■ Exercise details:
Write out the line that contains "DIGITS pin CLK: 10 -> 12", then every following line to the end of the records below, with no other lines and no changes.

■ Difference listings:
◆ ◆ ◆

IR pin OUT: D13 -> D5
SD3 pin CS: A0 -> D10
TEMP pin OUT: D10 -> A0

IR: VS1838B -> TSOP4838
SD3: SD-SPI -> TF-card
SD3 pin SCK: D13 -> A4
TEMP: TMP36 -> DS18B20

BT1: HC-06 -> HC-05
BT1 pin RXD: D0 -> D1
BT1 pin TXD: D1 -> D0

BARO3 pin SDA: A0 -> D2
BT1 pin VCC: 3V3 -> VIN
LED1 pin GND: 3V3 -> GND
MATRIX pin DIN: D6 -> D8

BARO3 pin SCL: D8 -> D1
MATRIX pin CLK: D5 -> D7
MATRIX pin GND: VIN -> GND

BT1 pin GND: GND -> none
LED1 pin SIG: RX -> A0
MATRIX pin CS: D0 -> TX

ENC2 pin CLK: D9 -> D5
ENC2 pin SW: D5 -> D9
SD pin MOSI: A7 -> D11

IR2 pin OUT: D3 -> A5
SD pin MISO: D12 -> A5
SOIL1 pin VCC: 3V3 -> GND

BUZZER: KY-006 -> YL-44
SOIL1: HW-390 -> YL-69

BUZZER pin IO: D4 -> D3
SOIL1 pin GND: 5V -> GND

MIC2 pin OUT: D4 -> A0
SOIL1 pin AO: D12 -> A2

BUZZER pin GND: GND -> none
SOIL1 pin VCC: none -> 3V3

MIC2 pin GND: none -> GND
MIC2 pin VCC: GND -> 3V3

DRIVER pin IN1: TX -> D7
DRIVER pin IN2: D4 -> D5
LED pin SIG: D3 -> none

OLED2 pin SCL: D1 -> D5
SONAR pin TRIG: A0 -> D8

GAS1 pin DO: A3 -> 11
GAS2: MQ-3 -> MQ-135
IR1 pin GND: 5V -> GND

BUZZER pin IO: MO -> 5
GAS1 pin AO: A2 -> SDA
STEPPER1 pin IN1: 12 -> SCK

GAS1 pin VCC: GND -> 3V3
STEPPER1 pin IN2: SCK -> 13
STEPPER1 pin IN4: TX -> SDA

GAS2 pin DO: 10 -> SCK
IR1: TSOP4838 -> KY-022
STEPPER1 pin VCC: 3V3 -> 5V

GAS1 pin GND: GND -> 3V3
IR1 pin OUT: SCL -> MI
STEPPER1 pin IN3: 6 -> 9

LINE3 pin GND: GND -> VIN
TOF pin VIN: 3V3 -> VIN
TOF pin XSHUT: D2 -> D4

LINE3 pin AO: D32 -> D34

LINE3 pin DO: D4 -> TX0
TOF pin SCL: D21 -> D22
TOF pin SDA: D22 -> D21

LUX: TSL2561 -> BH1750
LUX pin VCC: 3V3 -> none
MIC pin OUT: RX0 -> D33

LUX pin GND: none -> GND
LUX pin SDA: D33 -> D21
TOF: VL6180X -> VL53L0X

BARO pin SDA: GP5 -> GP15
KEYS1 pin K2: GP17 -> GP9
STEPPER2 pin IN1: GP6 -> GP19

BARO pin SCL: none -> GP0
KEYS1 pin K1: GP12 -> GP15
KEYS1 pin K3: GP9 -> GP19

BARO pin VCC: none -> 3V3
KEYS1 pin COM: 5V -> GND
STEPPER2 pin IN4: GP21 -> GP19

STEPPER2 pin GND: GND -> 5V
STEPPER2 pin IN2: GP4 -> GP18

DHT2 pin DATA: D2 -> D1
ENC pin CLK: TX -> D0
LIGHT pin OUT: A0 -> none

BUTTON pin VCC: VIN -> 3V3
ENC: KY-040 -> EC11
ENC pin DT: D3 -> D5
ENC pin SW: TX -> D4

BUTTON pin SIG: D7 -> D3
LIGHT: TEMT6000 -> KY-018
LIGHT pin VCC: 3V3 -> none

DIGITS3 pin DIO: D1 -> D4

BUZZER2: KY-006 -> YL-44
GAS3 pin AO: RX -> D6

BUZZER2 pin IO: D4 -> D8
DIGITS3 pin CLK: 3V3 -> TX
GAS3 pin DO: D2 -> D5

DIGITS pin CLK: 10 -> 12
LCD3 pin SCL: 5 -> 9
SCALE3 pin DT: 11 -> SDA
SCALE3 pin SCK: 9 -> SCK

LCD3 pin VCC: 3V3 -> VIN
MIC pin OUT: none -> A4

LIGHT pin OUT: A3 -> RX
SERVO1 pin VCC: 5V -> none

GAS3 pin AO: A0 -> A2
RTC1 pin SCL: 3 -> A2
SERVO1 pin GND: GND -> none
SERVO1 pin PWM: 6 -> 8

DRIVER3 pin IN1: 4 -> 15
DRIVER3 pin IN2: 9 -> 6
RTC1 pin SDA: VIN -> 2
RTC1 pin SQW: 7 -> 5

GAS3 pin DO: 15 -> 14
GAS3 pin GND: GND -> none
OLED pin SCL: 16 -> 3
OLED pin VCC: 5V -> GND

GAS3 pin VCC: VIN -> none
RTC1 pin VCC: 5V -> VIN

◆ ◆ ◆

■ Solution for this task:
DIGITS pin CLK: 10 -> 12
LCD3 pin SCL: 5 -> 9
SCALE3 pin DT: 11 -> SDA
SCALE3 pin SCK: 9 -> SCK

LCD3 pin VCC: 3V3 -> VIN
MIC pin OUT: none -> A4

LIGHT pin OUT: A3 -> RX
SERVO1 pin VCC: 5V -> none

GAS3 pin AO: A0 -> A2
RTC1 pin SCL: 3 -> A2
SERVO1 pin GND: GND -> none
SERVO1 pin PWM: 6 -> 8

DRIVER3 pin IN1: 4 -> 15
DRIVER3 pin IN2: 9 -> 6
RTC1 pin SDA: VIN -> 2
RTC1 pin SQW: 7 -> 5

GAS3 pin DO: 15 -> 14
GAS3 pin GND: GND -> none
OLED pin SCL: 16 -> 3
OLED pin VCC: 5V -> GND

GAS3 pin VCC: VIN -> none
RTC1 pin VCC: 5V -> VIN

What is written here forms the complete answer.